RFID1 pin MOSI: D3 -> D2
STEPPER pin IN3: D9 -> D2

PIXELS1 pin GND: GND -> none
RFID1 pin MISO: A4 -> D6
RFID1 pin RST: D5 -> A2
========================================================================
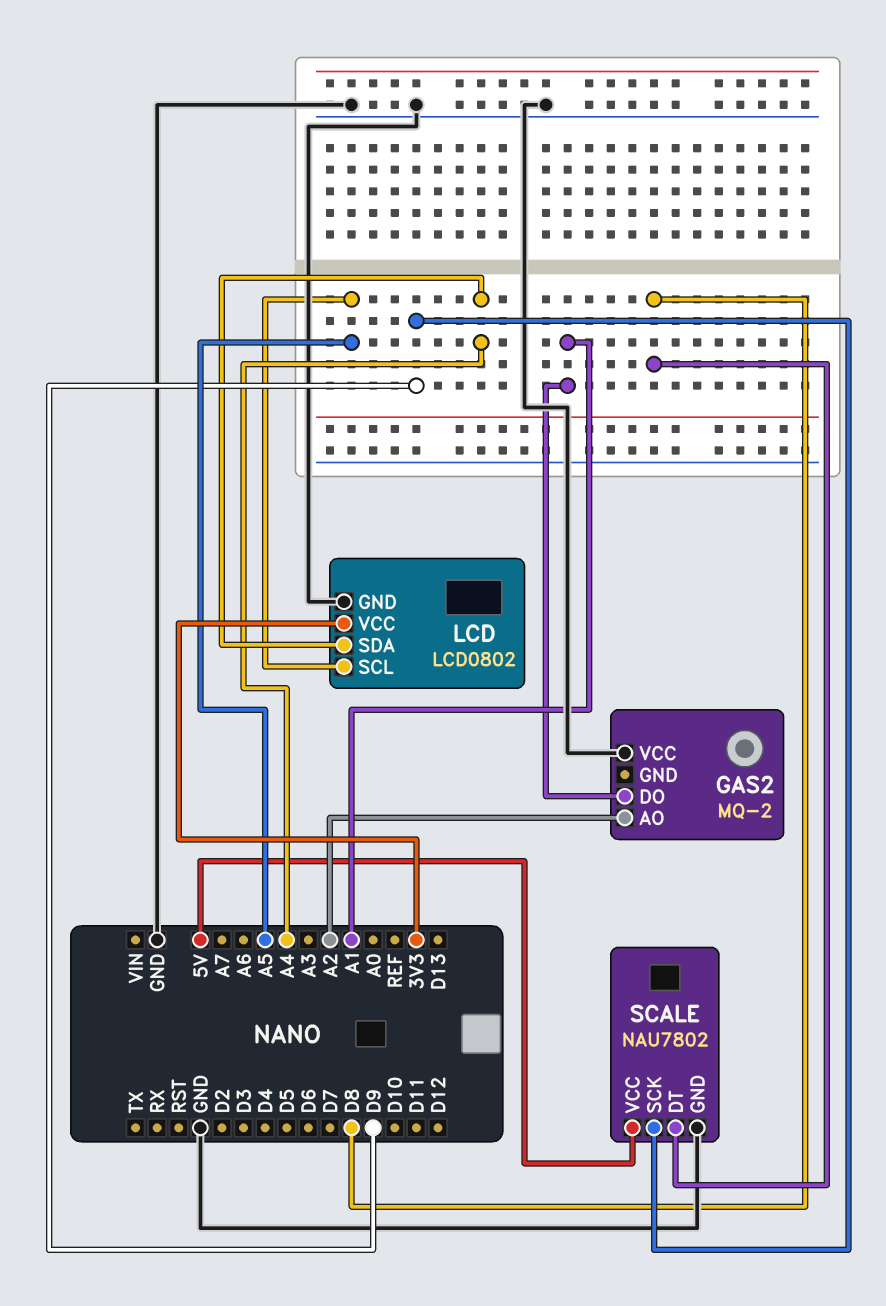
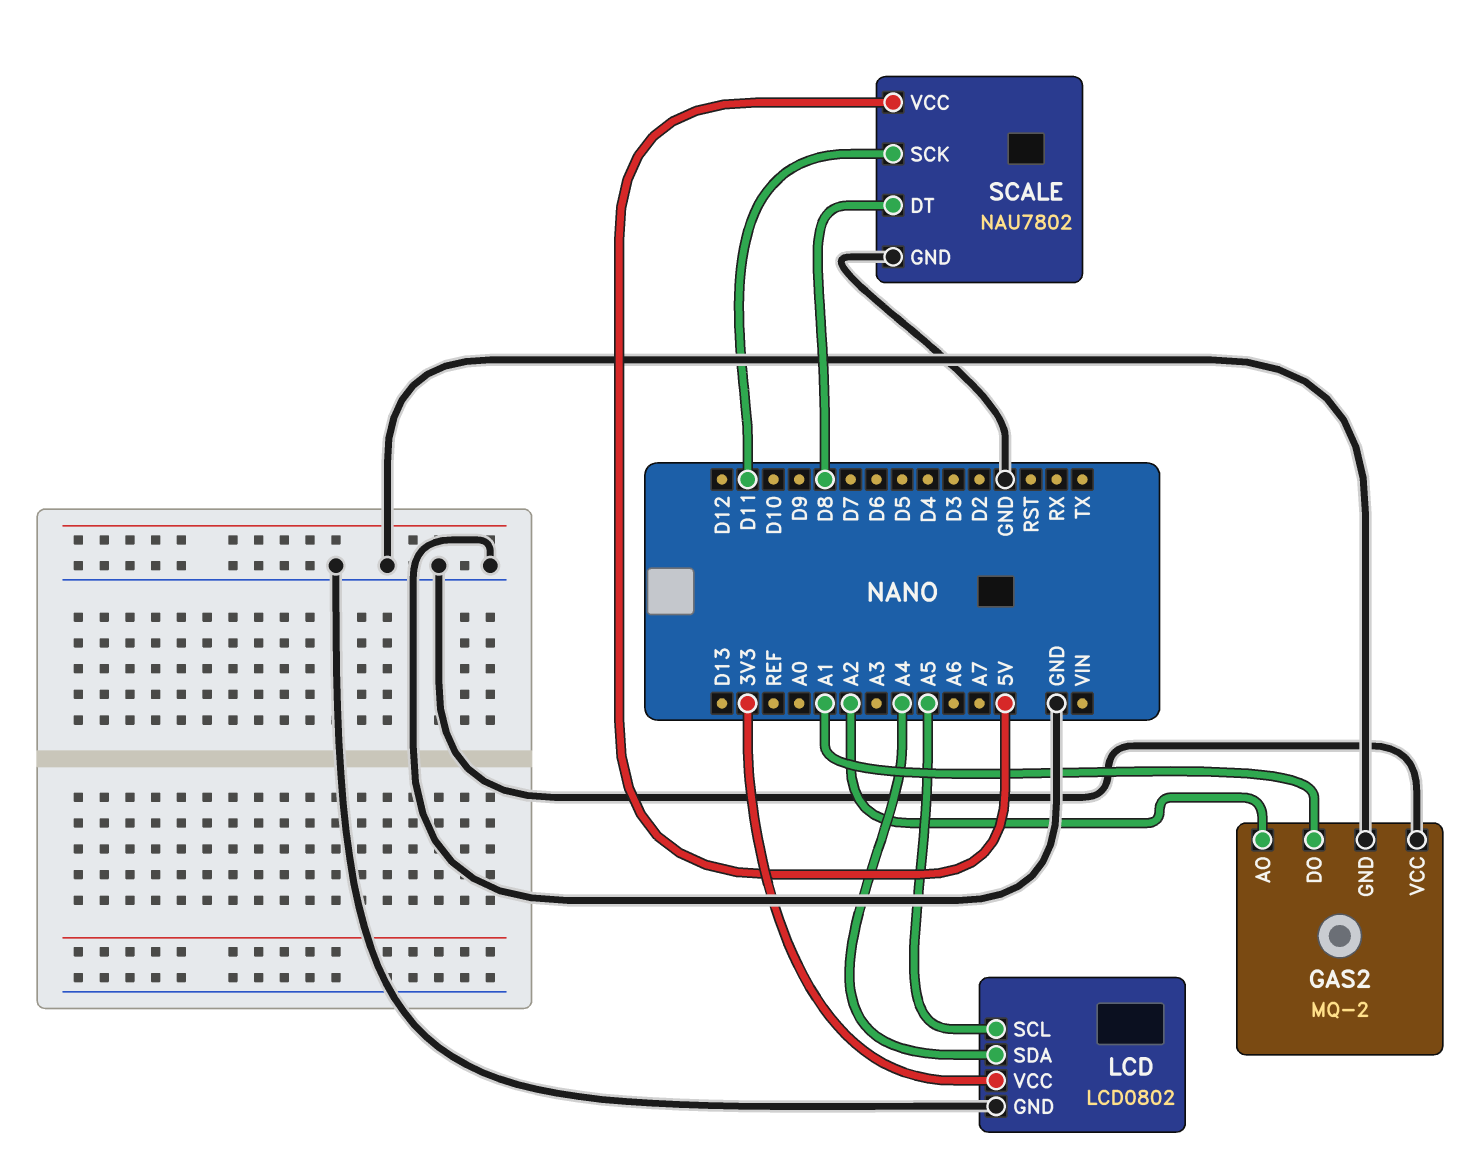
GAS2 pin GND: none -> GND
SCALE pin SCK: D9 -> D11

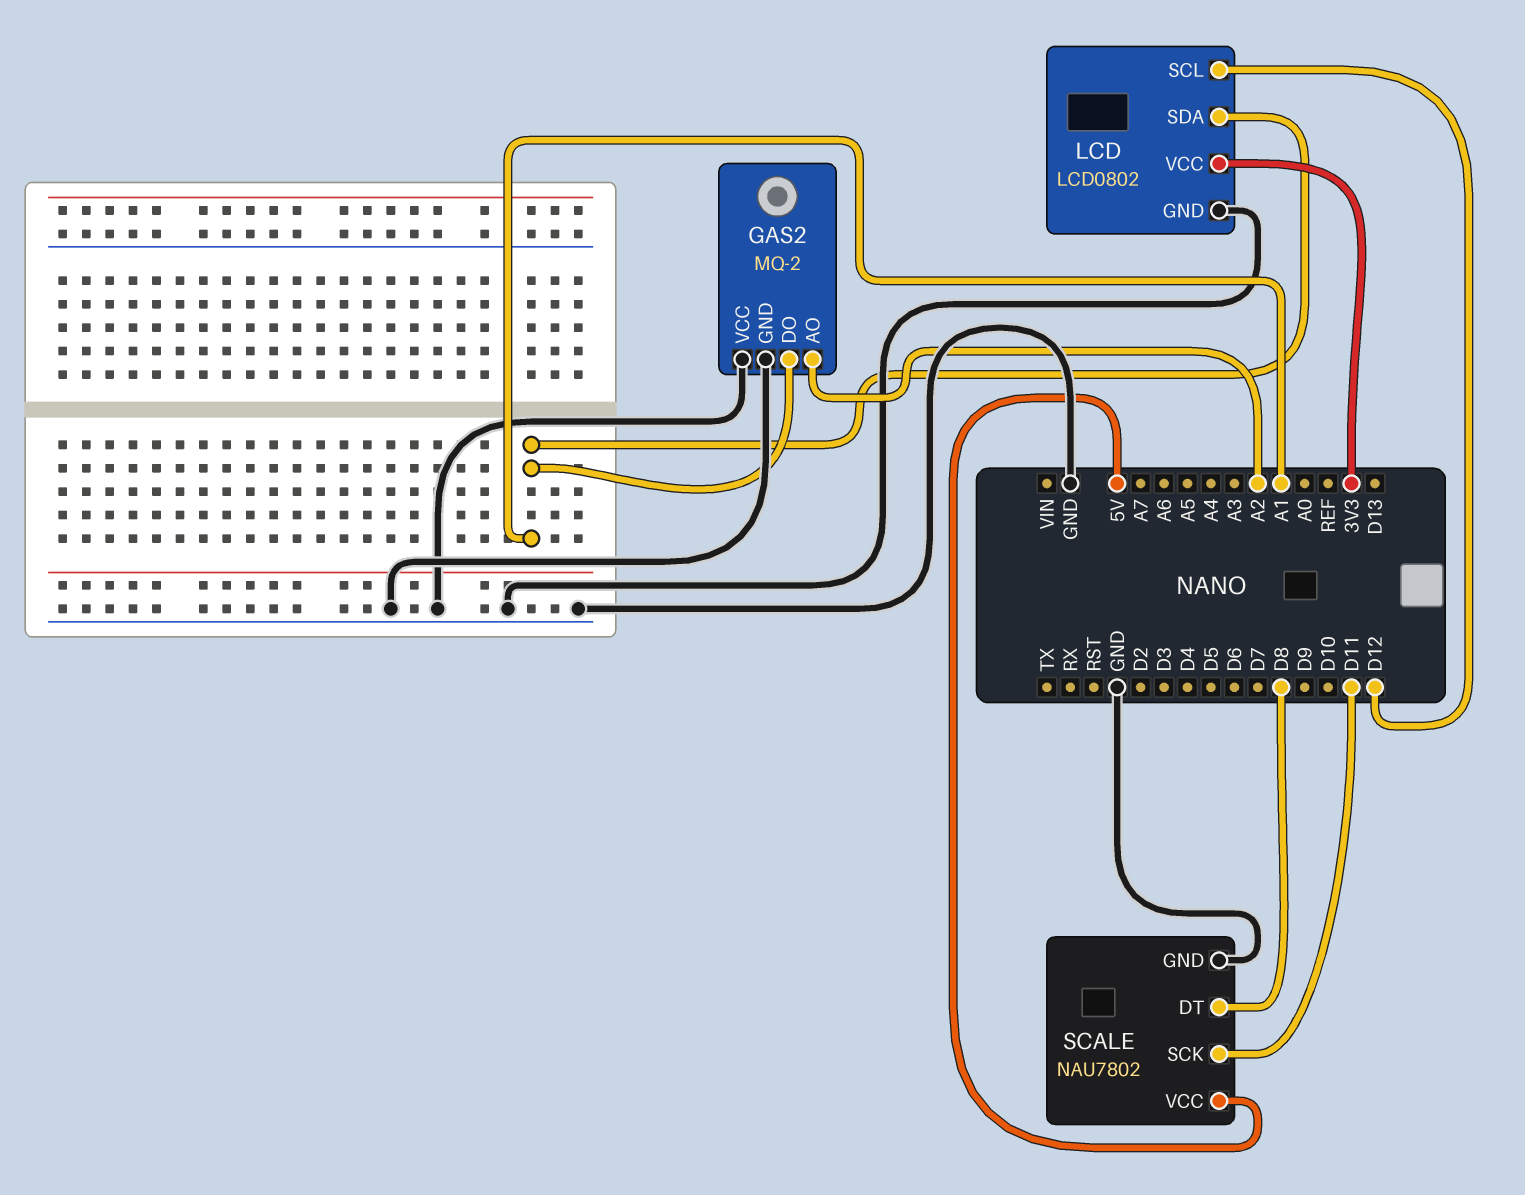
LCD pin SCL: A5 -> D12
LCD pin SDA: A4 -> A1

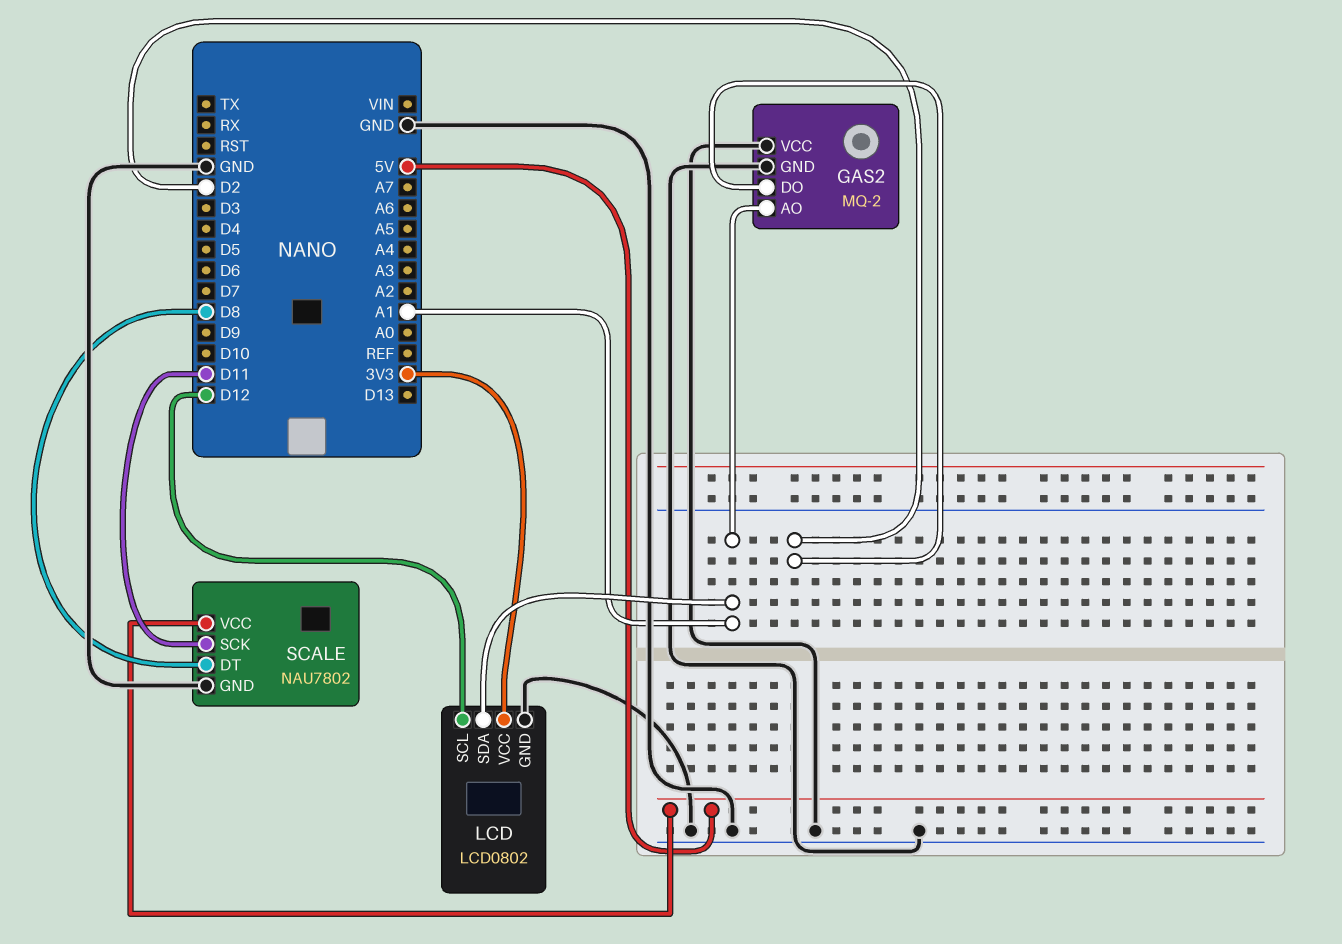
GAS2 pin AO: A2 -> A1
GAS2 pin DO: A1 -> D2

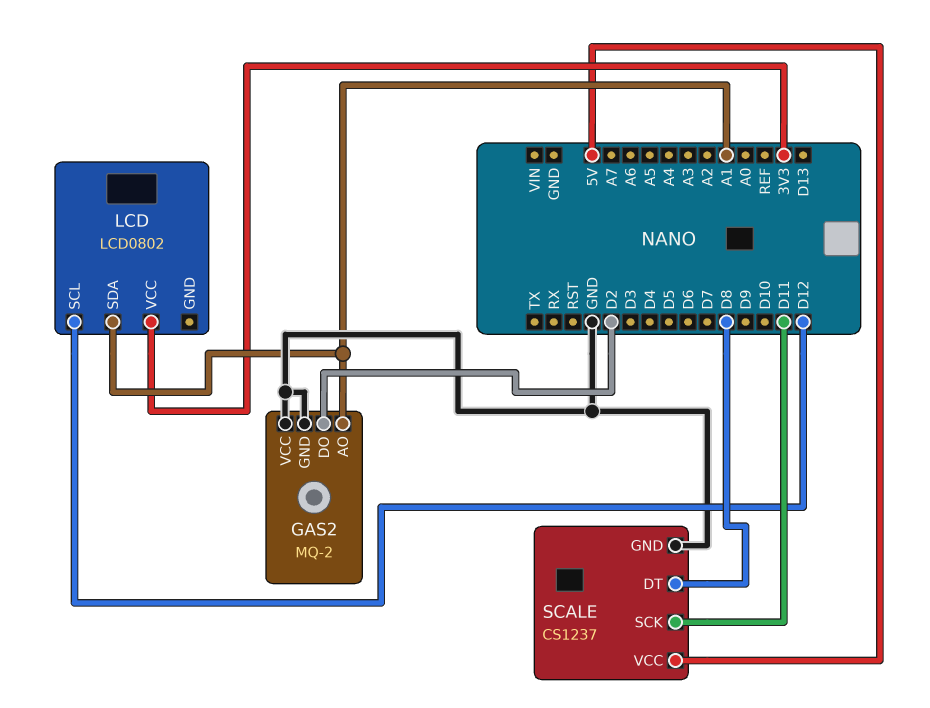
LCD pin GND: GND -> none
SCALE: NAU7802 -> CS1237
========================================================================
From the records given above, copy all lines containing "SCALE".

SCALE pin SCK: D9 -> D11
SCALE: NAU7802 -> CS1237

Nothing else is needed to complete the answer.